▸ Problem description
Print every record below exactly as written.

▸ Dataset records

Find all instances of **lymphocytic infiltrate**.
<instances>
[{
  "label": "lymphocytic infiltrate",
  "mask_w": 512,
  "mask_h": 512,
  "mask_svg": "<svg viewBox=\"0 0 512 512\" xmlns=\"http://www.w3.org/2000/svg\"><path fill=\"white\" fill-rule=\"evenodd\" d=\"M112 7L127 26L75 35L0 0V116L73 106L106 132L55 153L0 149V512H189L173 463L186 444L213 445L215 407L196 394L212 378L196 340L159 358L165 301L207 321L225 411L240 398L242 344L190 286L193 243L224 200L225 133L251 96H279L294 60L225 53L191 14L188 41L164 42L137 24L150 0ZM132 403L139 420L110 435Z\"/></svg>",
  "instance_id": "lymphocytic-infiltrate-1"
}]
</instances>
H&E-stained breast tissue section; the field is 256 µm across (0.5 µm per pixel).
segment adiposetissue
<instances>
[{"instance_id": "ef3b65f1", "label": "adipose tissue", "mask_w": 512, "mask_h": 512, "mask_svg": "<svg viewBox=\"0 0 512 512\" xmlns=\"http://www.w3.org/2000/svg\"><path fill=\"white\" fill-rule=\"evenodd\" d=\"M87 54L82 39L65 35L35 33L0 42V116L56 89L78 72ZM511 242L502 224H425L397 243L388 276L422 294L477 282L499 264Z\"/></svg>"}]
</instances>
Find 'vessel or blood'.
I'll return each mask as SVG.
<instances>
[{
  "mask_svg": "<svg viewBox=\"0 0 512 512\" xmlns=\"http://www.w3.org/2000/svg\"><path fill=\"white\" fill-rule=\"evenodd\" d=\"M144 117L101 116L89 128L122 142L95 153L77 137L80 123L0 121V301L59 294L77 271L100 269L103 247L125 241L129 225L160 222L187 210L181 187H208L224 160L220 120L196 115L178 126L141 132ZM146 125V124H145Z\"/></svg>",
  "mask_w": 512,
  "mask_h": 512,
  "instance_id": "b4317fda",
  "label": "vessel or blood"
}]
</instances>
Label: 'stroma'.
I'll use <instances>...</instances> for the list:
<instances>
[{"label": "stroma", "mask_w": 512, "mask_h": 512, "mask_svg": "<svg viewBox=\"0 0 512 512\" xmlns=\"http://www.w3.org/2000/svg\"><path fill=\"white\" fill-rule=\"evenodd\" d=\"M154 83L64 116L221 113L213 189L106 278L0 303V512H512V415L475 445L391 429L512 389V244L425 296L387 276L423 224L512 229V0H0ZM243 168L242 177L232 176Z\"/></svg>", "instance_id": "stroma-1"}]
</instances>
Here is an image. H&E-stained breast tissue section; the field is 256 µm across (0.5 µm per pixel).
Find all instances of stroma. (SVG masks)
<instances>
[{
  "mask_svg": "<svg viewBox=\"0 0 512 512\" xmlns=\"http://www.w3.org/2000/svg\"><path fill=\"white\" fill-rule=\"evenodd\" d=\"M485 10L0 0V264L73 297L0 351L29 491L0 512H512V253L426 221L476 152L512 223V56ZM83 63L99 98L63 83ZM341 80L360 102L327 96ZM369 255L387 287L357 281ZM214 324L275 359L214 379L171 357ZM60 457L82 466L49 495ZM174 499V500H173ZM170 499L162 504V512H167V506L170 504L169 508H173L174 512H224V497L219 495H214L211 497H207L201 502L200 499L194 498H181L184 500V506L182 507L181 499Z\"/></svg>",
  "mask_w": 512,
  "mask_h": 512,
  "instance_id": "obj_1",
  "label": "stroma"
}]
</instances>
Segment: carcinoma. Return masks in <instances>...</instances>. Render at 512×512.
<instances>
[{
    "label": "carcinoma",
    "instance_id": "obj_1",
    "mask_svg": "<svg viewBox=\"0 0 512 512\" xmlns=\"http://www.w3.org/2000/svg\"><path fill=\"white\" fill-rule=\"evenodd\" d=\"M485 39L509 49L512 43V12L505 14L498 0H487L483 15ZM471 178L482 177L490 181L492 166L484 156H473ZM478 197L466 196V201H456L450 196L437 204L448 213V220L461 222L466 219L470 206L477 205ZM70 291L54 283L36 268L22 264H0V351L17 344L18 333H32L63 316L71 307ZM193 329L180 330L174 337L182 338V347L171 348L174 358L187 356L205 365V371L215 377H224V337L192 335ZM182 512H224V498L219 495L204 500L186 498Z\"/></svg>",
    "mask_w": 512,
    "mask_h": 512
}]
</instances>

▸ The result
Find all instances of **lymphocytic infiltrate**.
<instances>
[{
  "label": "lymphocytic infiltrate",
  "mask_w": 512,
  "mask_h": 512,
  "mask_svg": "<svg viewBox=\"0 0 512 512\" xmlns=\"http://www.w3.org/2000/svg\"><path fill=\"white\" fill-rule=\"evenodd\" d=\"M112 7L127 26L75 35L0 0V116L73 106L106 132L55 153L0 149V512H189L173 463L186 444L213 445L215 407L196 394L212 378L196 340L159 358L165 301L207 321L225 411L240 398L242 344L190 286L193 243L224 200L225 133L251 96H279L294 60L225 53L191 14L188 41L164 42L137 24L150 0ZM132 403L139 420L110 435Z\"/></svg>",
  "instance_id": "lymphocytic-infiltrate-1"
}]
</instances>
H&E-stained breast tissue section; the field is 256 µm across (0.5 µm per pixel).
segment adiposetissue
<instances>
[{"instance_id": "ef3b65f1", "label": "adipose tissue", "mask_w": 512, "mask_h": 512, "mask_svg": "<svg viewBox=\"0 0 512 512\" xmlns=\"http://www.w3.org/2000/svg\"><path fill=\"white\" fill-rule=\"evenodd\" d=\"M87 54L82 39L65 35L35 33L0 42V116L56 89L78 72ZM511 242L502 224H425L397 243L388 276L422 294L477 282L499 264Z\"/></svg>"}]
</instances>
Find 'vessel or blood'.
I'll return each mask as SVG.
<instances>
[{
  "mask_svg": "<svg viewBox=\"0 0 512 512\" xmlns=\"http://www.w3.org/2000/svg\"><path fill=\"white\" fill-rule=\"evenodd\" d=\"M144 117L101 116L89 128L122 142L95 153L77 137L80 123L0 121V301L59 294L77 271L100 269L103 247L125 241L129 225L160 222L187 210L181 187H208L224 160L220 120L196 115L178 126L141 132ZM146 125V124H145Z\"/></svg>",
  "mask_w": 512,
  "mask_h": 512,
  "instance_id": "b4317fda",
  "label": "vessel or blood"
}]
</instances>
Label: 'stroma'.
I'll use <instances>...</instances> for the list:
<instances>
[{"label": "stroma", "mask_w": 512, "mask_h": 512, "mask_svg": "<svg viewBox=\"0 0 512 512\" xmlns=\"http://www.w3.org/2000/svg\"><path fill=\"white\" fill-rule=\"evenodd\" d=\"M154 83L64 116L221 113L213 189L106 278L0 303V512H512V415L475 445L391 429L512 389V244L425 296L387 276L423 224L512 229V0H0ZM243 168L242 177L232 176Z\"/></svg>", "instance_id": "stroma-1"}]
</instances>
Here is an image. H&E-stained breast tissue section; the field is 256 µm across (0.5 µm per pixel).
Find all instances of stroma. (SVG masks)
<instances>
[{
  "mask_svg": "<svg viewBox=\"0 0 512 512\" xmlns=\"http://www.w3.org/2000/svg\"><path fill=\"white\" fill-rule=\"evenodd\" d=\"M485 10L0 0V264L73 297L0 351L29 491L0 512H512V253L426 221L476 152L512 223V56ZM83 63L99 98L63 83ZM341 80L360 102L327 96ZM369 255L387 287L357 281ZM214 324L275 359L214 379L171 357ZM60 457L82 466L49 495ZM174 499V500H173ZM170 499L162 504V512H167V506L170 504L169 508H173L174 512H224V497L219 495H214L211 497H207L201 502L200 499L194 498H181L184 500V506L182 507L181 499Z\"/></svg>",
  "mask_w": 512,
  "mask_h": 512,
  "instance_id": "obj_1",
  "label": "stroma"
}]
</instances>
Segment: carcinoma. Return masks in <instances>...</instances>. Render at 512×512.
<instances>
[{
    "label": "carcinoma",
    "instance_id": "obj_1",
    "mask_svg": "<svg viewBox=\"0 0 512 512\" xmlns=\"http://www.w3.org/2000/svg\"><path fill=\"white\" fill-rule=\"evenodd\" d=\"M485 39L509 49L512 43V12L505 14L498 0H487L483 15ZM471 178L482 177L490 181L492 166L484 156H473ZM478 197L466 196V201H456L450 196L437 204L448 213V220L461 222L466 219L470 206L477 205ZM70 291L54 283L36 268L22 264H0V351L17 344L18 333H32L63 316L71 307ZM193 329L180 330L174 337L182 338V347L171 348L174 358L187 356L205 365V371L215 377H224V337L192 335ZM182 512H224V498L219 495L204 500L186 498Z\"/></svg>",
    "mask_w": 512,
    "mask_h": 512
}]
</instances>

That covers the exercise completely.